DATA LISTING:
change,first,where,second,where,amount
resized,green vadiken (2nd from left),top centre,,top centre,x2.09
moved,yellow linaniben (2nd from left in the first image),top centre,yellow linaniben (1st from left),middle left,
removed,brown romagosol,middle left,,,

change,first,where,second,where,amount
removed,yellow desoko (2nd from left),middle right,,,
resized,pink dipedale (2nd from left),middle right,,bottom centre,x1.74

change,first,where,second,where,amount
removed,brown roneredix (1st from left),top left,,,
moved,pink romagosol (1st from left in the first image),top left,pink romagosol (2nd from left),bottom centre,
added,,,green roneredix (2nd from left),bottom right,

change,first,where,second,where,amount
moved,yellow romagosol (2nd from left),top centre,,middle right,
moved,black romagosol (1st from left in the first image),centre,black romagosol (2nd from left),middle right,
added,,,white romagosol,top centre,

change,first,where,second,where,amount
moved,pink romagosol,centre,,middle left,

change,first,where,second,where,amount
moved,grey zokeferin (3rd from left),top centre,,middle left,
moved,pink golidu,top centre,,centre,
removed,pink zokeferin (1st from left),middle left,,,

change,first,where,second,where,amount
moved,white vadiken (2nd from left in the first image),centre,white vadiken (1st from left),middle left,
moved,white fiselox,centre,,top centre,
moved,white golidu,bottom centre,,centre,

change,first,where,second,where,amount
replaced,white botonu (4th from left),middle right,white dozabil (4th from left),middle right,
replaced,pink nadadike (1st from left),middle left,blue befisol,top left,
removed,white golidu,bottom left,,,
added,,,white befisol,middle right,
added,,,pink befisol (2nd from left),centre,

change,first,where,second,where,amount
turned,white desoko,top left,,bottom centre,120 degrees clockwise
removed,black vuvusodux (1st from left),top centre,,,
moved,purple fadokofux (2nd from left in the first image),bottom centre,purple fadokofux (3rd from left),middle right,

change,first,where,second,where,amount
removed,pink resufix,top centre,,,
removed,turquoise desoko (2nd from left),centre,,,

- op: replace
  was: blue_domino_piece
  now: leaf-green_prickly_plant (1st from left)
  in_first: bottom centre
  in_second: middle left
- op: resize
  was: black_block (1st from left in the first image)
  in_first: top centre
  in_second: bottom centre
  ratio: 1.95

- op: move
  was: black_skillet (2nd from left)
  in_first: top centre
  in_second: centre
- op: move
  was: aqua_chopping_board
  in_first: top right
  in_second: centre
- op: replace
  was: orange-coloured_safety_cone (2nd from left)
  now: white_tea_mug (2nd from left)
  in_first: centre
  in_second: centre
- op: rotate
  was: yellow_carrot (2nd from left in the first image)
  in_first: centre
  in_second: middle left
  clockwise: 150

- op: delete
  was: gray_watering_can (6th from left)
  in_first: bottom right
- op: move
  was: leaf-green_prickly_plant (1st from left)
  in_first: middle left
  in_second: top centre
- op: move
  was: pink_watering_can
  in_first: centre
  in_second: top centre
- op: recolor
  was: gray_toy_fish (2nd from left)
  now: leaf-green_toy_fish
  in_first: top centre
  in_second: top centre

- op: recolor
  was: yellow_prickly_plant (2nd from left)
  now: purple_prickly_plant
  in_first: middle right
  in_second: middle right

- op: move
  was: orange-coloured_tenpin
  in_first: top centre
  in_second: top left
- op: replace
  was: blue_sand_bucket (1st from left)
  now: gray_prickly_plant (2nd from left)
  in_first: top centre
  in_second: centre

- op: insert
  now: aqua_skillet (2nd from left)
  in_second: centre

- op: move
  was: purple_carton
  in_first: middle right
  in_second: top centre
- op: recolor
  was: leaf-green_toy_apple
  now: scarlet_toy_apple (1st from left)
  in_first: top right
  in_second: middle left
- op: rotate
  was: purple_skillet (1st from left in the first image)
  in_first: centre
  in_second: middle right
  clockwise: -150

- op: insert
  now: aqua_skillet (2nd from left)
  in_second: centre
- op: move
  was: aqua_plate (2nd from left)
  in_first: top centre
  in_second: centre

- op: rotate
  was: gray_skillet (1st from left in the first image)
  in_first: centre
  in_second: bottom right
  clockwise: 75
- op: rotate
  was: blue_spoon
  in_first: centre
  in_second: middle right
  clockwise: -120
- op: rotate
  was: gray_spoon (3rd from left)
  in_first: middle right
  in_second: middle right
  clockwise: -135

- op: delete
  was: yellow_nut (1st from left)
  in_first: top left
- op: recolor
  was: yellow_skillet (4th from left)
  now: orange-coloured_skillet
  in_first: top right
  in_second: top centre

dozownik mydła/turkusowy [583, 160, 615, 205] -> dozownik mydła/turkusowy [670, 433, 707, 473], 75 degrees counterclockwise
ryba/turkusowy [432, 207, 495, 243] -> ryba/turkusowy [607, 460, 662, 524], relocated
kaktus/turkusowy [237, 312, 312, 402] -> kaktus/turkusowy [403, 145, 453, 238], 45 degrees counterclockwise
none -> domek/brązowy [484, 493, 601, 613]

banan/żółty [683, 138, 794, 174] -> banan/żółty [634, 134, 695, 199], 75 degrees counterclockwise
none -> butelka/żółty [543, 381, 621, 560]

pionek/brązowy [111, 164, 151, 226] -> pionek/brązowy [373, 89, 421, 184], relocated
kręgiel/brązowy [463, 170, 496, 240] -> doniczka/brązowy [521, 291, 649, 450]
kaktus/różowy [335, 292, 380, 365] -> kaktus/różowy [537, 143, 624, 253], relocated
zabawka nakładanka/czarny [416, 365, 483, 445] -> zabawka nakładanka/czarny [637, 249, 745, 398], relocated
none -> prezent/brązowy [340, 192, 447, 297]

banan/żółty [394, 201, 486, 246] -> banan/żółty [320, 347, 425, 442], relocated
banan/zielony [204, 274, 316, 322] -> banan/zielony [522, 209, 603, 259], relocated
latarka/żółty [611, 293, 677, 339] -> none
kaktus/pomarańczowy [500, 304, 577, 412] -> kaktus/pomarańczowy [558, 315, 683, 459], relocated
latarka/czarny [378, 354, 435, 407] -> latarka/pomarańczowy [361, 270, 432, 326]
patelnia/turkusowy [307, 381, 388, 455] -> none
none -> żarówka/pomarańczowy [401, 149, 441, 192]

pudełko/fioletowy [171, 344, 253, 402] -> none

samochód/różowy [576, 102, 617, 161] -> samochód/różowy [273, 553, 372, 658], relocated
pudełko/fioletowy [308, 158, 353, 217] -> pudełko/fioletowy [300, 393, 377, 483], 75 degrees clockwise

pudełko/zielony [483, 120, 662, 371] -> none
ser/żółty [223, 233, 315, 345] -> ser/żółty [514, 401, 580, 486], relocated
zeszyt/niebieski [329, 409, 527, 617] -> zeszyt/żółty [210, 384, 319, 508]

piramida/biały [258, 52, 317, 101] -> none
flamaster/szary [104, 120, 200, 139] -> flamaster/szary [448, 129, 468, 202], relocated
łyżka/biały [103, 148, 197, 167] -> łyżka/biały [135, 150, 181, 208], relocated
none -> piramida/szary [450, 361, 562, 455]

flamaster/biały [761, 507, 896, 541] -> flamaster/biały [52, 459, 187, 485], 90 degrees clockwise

WHAT NEEDS TO BE DONE: Please return all of the entries shown above, exactly as they stand.

FINISHED TASK:
change,first,where,second,where,amount
resized,green vadiken (2nd from left),top centre,,top centre,x2.09
moved,yellow linaniben (2nd from left in the first image),top centre,yellow linaniben (1st from left),middle left,
removed,brown romagosol,middle left,,,

change,first,where,second,where,amount
removed,yellow desoko (2nd from left),middle right,,,
resized,pink dipedale (2nd from left),middle right,,bottom centre,x1.74

change,first,where,second,where,amount
removed,brown roneredix (1st from left),top left,,,
moved,pink romagosol (1st from left in the first image),top left,pink romagosol (2nd from left),bottom centre,
added,,,green roneredix (2nd from left),bottom right,

change,first,where,second,where,amount
moved,yellow romagosol (2nd from left),top centre,,middle right,
moved,black romagosol (1st from left in the first image),centre,black romagosol (2nd from left),middle right,
added,,,white romagosol,top centre,

change,first,where,second,where,amount
moved,pink romagosol,centre,,middle left,

change,first,where,second,where,amount
moved,grey zokeferin (3rd from left),top centre,,middle left,
moved,pink golidu,top centre,,centre,
removed,pink zokeferin (1st from left),middle left,,,

change,first,where,second,where,amount
moved,white vadiken (2nd from left in the first image),centre,white vadiken (1st from left),middle left,
moved,white fiselox,centre,,top centre,
moved,white golidu,bottom centre,,centre,

change,first,where,second,where,amount
replaced,white botonu (4th from left),middle right,white dozabil (4th from left),middle right,
replaced,pink nadadike (1st from left),middle left,blue befisol,top left,
removed,white golidu,bottom left,,,
added,,,white befisol,middle right,
added,,,pink befisol (2nd from left),centre,

change,first,where,second,where,amount
turned,white desoko,top left,,bottom centre,120 degrees clockwise
removed,black vuvusodux (1st from left),top centre,,,
moved,purple fadokofux (2nd from left in the first image),bottom centre,purple fadokofux (3rd from left),middle right,

change,first,where,second,where,amount
removed,pink resufix,top centre,,,
removed,turquoise desoko (2nd from left),centre,,,

- op: replace
  was: blue_domino_piece
  now: leaf-green_prickly_plant (1st from left)
  in_first: bottom centre
  in_second: middle left
- op: resize
  was: black_block (1st from left in the first image)
  in_first: top centre
  in_second: bottom centre
  ratio: 1.95

- op: move
  was: black_skillet (2nd from left)
  in_first: top centre
  in_second: centre
- op: move
  was: aqua_chopping_board
  in_first: top right
  in_second: centre
- op: replace
  was: orange-coloured_safety_cone (2nd from left)
  now: white_tea_mug (2nd from left)
  in_first: centre
  in_second: centre
- op: rotate
  was: yellow_carrot (2nd from left in the first image)
  in_first: centre
  in_second: middle left
  clockwise: 150

- op: delete
  was: gray_watering_can (6th from left)
  in_first: bottom right
- op: move
  was: leaf-green_prickly_plant (1st from left)
  in_first: middle left
  in_second: top centre
- op: move
  was: pink_watering_can
  in_first: centre
  in_second: top centre
- op: recolor
  was: gray_toy_fish (2nd from left)
  now: leaf-green_toy_fish
  in_first: top centre
  in_second: top centre

- op: recolor
  was: yellow_prickly_plant (2nd from left)
  now: purple_prickly_plant
  in_first: middle right
  in_second: middle right

- op: move
  was: orange-coloured_tenpin
  in_first: top centre
  in_second: top left
- op: replace
  was: blue_sand_bucket (1st from left)
  now: gray_prickly_plant (2nd from left)
  in_first: top centre
  in_second: centre

- op: insert
  now: aqua_skillet (2nd from left)
  in_second: centre

- op: move
  was: purple_carton
  in_first: middle right
  in_second: top centre
- op: recolor
  was: leaf-green_toy_apple
  now: scarlet_toy_apple (1st from left)
  in_first: top right
  in_second: middle left
- op: rotate
  was: purple_skillet (1st from left in the first image)
  in_first: centre
  in_second: middle right
  clockwise: -150

- op: insert
  now: aqua_skillet (2nd from left)
  in_second: centre
- op: move
  was: aqua_plate (2nd from left)
  in_first: top centre
  in_second: centre

- op: rotate
  was: gray_skillet (1st from left in the first image)
  in_first: centre
  in_second: bottom right
  clockwise: 75
- op: rotate
  was: blue_spoon
  in_first: centre
  in_second: middle right
  clockwise: -120
- op: rotate
  was: gray_spoon (3rd from left)
  in_first: middle right
  in_second: middle right
  clockwise: -135

- op: delete
  was: yellow_nut (1st from left)
  in_first: top left
- op: recolor
  was: yellow_skillet (4th from left)
  now: orange-coloured_skillet
  in_first: top right
  in_second: top centre

dozownik mydła/turkusowy [583, 160, 615, 205] -> dozownik mydła/turkusowy [670, 433, 707, 473], 75 degrees counterclockwise
ryba/turkusowy [432, 207, 495, 243] -> ryba/turkusowy [607, 460, 662, 524], relocated
kaktus/turkusowy [237, 312, 312, 402] -> kaktus/turkusowy [403, 145, 453, 238], 45 degrees counterclockwise
none -> domek/brązowy [484, 493, 601, 613]

banan/żółty [683, 138, 794, 174] -> banan/żółty [634, 134, 695, 199], 75 degrees counterclockwise
none -> butelka/żółty [543, 381, 621, 560]

pionek/brązowy [111, 164, 151, 226] -> pionek/brązowy [373, 89, 421, 184], relocated
kręgiel/brązowy [463, 170, 496, 240] -> doniczka/brązowy [521, 291, 649, 450]
kaktus/różowy [335, 292, 380, 365] -> kaktus/różowy [537, 143, 624, 253], relocated
zabawka nakładanka/czarny [416, 365, 483, 445] -> zabawka nakładanka/czarny [637, 249, 745, 398], relocated
none -> prezent/brązowy [340, 192, 447, 297]

banan/żółty [394, 201, 486, 246] -> banan/żółty [320, 347, 425, 442], relocated
banan/zielony [204, 274, 316, 322] -> banan/zielony [522, 209, 603, 259], relocated
latarka/żółty [611, 293, 677, 339] -> none
kaktus/pomarańczowy [500, 304, 577, 412] -> kaktus/pomarańczowy [558, 315, 683, 459], relocated
latarka/czarny [378, 354, 435, 407] -> latarka/pomarańczowy [361, 270, 432, 326]
patelnia/turkusowy [307, 381, 388, 455] -> none
none -> żarówka/pomarańczowy [401, 149, 441, 192]

pudełko/fioletowy [171, 344, 253, 402] -> none

samochód/różowy [576, 102, 617, 161] -> samochód/różowy [273, 553, 372, 658], relocated
pudełko/fioletowy [308, 158, 353, 217] -> pudełko/fioletowy [300, 393, 377, 483], 75 degrees clockwise

pudełko/zielony [483, 120, 662, 371] -> none
ser/żółty [223, 233, 315, 345] -> ser/żółty [514, 401, 580, 486], relocated
zeszyt/niebieski [329, 409, 527, 617] -> zeszyt/żółty [210, 384, 319, 508]

piramida/biały [258, 52, 317, 101] -> none
flamaster/szary [104, 120, 200, 139] -> flamaster/szary [448, 129, 468, 202], relocated
łyżka/biały [103, 148, 197, 167] -> łyżka/biały [135, 150, 181, 208], relocated
none -> piramida/szary [450, 361, 562, 455]

flamaster/biały [761, 507, 896, 541] -> flamaster/biały [52, 459, 187, 485], 90 degrees clockwise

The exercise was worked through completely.